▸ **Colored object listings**
[Start of Attachment]

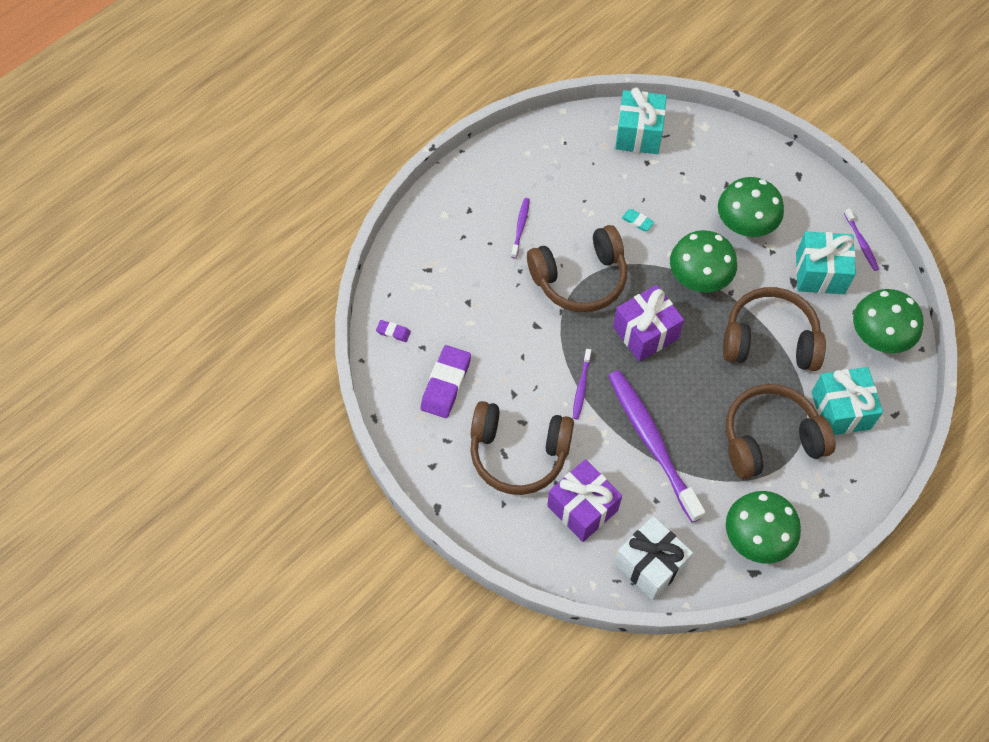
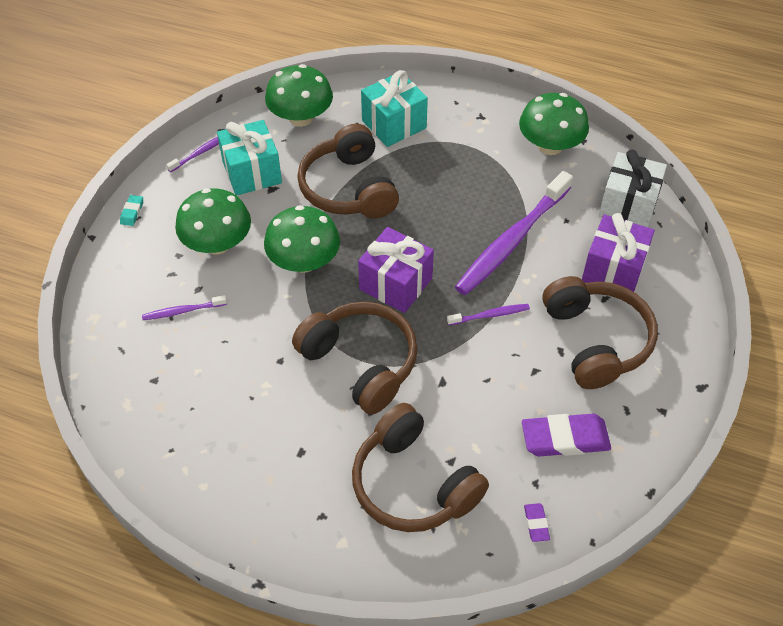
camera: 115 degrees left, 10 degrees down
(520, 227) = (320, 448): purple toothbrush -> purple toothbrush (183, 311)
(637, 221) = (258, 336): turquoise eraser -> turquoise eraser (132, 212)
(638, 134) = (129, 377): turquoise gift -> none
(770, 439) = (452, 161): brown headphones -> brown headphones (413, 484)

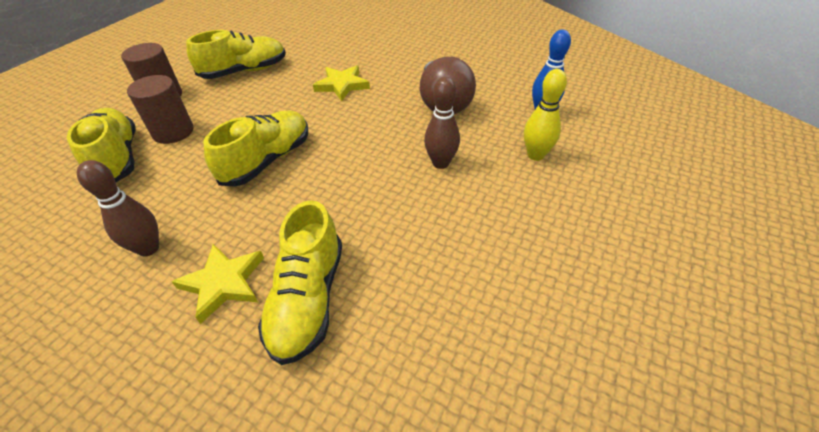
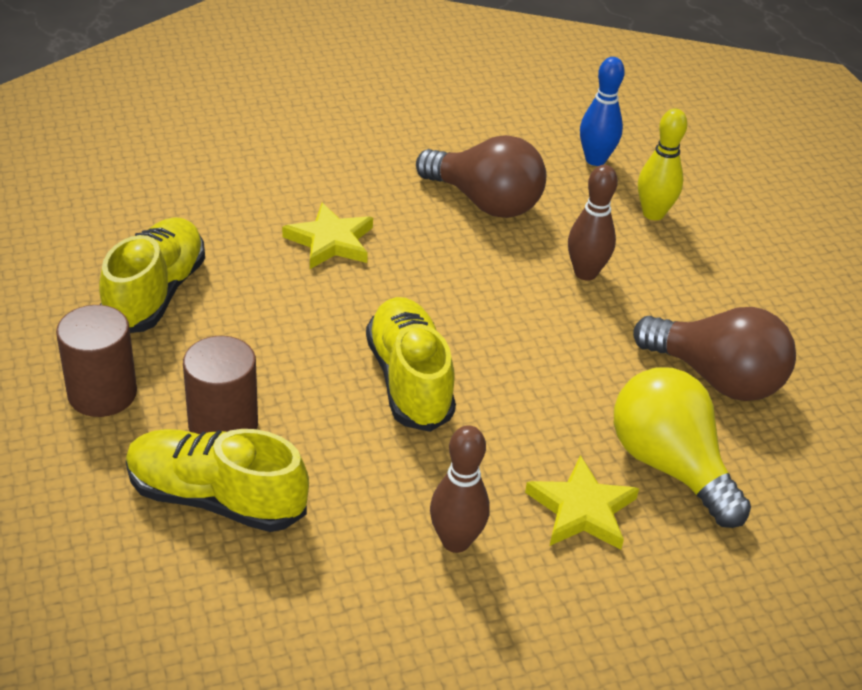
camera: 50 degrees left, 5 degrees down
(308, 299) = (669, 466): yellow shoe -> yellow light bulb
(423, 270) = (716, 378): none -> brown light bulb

[End of Attachment]

Search the lines above for the string "brown", then show every one that has it.

▸ **Answer to the problem**
(770, 439) = (452, 161): brown headphones -> brown headphones (413, 484)
(423, 270) = (716, 378): none -> brown light bulb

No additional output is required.